### To do
Every line in the data below that includes "padlock" belongs in the answer, copied as it stands.

(Scene change data)
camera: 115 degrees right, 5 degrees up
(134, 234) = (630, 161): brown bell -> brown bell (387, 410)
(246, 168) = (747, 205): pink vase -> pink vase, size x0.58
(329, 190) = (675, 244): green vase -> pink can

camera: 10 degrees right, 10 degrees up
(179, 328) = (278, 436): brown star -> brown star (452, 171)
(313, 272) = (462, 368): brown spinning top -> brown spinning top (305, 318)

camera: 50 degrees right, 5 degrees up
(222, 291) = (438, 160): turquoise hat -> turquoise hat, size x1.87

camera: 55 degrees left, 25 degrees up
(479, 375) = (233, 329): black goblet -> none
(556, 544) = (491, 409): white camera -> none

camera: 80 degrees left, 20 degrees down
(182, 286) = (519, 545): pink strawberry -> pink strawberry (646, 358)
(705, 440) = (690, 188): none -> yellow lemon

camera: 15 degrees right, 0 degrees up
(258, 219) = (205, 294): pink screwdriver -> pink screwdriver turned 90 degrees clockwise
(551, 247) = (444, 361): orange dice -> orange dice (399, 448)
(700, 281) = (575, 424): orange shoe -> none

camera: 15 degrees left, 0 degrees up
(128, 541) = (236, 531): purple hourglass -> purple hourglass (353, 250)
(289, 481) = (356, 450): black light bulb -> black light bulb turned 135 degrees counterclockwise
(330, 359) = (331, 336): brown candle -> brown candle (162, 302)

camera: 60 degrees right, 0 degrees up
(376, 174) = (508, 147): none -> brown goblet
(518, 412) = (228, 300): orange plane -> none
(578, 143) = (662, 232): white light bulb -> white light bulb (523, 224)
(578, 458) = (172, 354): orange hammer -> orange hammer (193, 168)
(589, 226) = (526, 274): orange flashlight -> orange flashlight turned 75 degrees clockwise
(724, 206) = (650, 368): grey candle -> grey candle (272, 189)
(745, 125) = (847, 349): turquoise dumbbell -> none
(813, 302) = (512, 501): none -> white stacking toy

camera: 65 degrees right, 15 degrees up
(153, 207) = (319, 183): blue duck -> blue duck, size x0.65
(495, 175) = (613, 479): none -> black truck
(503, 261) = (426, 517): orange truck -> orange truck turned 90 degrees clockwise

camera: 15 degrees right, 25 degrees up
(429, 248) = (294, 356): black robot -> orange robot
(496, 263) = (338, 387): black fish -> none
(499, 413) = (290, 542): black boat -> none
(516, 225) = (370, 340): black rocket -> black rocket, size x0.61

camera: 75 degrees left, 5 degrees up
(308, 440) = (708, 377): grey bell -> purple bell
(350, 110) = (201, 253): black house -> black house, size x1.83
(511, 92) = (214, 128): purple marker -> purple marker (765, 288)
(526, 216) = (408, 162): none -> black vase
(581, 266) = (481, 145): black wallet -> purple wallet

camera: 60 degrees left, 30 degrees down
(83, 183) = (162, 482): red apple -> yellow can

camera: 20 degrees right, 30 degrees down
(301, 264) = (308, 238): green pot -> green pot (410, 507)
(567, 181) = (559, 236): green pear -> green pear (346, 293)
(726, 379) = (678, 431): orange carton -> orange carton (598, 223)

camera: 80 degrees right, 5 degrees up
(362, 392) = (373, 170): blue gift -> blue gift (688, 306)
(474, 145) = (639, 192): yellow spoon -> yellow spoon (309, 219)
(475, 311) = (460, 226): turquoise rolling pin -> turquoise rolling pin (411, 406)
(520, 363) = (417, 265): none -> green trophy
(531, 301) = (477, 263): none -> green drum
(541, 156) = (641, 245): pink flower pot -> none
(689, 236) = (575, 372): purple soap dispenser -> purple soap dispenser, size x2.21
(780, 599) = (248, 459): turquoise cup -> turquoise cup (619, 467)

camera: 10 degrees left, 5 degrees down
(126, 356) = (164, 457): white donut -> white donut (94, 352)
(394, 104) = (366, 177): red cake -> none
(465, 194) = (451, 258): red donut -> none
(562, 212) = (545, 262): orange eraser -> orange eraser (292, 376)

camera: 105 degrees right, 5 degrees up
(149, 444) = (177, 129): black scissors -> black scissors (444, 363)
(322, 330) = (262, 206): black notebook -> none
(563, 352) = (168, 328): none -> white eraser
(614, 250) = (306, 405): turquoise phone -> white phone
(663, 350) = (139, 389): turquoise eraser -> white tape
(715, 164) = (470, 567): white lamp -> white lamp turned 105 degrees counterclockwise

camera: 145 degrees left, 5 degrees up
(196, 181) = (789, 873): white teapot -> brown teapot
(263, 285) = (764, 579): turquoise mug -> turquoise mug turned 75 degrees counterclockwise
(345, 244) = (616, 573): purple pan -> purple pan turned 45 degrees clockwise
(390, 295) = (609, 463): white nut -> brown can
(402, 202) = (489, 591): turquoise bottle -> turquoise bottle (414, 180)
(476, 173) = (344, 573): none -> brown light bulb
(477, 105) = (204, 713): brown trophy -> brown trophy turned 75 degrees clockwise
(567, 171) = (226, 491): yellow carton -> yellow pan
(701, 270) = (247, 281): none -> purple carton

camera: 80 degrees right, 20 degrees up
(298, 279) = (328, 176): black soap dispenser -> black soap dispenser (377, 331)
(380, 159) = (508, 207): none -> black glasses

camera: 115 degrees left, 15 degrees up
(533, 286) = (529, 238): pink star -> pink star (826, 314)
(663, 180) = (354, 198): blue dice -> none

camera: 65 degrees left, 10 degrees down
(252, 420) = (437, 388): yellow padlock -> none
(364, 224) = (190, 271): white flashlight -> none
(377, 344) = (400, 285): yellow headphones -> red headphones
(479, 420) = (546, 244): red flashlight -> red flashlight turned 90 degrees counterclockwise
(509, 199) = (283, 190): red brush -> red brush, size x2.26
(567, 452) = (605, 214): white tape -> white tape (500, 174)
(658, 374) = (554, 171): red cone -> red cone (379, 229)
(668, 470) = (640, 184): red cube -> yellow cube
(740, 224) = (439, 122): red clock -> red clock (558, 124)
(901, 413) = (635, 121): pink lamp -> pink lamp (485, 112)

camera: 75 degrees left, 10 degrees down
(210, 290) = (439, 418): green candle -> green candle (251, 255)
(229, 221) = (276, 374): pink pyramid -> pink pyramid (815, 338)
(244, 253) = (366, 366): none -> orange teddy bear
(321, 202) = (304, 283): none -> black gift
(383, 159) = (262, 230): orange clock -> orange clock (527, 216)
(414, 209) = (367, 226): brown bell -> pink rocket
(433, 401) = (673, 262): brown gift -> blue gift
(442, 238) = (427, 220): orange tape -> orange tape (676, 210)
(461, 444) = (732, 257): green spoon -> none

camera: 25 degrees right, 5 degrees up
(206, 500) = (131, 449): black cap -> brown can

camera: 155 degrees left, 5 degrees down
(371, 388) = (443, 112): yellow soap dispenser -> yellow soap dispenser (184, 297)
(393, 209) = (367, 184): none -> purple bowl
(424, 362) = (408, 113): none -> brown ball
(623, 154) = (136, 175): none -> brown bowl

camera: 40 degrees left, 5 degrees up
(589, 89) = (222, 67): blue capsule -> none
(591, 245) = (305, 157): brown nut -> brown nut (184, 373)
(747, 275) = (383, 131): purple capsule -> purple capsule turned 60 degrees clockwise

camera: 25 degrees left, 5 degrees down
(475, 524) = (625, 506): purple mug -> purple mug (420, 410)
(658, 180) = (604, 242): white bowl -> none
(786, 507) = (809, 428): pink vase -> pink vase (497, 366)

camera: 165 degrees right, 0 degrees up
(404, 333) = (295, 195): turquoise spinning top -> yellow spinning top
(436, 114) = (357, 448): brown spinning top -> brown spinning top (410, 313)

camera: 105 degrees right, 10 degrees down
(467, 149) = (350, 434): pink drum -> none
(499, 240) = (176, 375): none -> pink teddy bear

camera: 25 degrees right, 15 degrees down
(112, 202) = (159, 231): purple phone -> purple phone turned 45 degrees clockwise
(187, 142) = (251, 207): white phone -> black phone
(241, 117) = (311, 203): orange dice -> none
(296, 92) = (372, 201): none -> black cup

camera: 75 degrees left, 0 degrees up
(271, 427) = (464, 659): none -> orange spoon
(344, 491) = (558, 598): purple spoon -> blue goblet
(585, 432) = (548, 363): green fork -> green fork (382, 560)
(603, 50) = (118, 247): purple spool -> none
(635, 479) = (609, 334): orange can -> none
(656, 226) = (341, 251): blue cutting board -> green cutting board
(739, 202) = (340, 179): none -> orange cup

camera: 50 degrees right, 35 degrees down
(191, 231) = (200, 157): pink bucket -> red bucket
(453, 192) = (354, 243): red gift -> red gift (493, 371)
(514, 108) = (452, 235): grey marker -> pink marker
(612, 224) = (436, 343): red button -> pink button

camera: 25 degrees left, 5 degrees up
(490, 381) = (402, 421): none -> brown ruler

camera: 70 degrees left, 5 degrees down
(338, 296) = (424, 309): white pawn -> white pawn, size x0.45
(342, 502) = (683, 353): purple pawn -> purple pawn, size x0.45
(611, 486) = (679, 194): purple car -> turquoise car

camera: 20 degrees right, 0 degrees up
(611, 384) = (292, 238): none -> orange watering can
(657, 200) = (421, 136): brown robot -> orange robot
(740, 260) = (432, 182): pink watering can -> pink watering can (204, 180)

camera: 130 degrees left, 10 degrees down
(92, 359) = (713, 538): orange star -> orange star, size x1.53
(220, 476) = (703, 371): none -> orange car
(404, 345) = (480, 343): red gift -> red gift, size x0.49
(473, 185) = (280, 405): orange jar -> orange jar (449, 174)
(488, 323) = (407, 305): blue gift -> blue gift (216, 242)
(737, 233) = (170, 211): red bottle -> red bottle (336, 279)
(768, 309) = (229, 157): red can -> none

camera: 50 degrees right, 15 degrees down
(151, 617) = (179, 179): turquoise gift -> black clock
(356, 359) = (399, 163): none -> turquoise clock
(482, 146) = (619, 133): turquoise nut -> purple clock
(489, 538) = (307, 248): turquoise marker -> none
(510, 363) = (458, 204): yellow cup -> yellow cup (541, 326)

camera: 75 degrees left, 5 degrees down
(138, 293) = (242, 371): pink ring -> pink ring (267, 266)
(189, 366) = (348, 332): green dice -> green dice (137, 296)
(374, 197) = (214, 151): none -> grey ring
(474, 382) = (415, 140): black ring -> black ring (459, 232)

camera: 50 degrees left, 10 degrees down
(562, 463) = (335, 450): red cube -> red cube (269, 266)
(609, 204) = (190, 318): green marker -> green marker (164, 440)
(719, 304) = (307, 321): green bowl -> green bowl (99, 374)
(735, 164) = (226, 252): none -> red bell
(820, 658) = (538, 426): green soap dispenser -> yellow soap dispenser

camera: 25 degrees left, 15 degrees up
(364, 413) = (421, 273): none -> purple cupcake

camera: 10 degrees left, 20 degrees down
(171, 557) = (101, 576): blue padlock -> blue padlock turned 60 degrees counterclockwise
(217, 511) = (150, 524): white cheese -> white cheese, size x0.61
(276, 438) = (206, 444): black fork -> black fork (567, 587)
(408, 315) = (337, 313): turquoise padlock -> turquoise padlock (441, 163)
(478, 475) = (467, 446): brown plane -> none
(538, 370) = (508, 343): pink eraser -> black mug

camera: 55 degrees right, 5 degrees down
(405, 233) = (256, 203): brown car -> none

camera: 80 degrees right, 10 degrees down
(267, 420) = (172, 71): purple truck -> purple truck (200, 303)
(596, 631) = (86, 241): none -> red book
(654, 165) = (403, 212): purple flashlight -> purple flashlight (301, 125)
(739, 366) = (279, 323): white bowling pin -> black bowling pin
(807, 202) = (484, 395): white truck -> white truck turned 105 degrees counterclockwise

### Answer to the exercise
(252, 420) = (437, 388): yellow padlock -> none
(171, 557) = (101, 576): blue padlock -> blue padlock turned 60 degrees counterclockwise
(408, 315) = (337, 313): turquoise padlock -> turquoise padlock (441, 163)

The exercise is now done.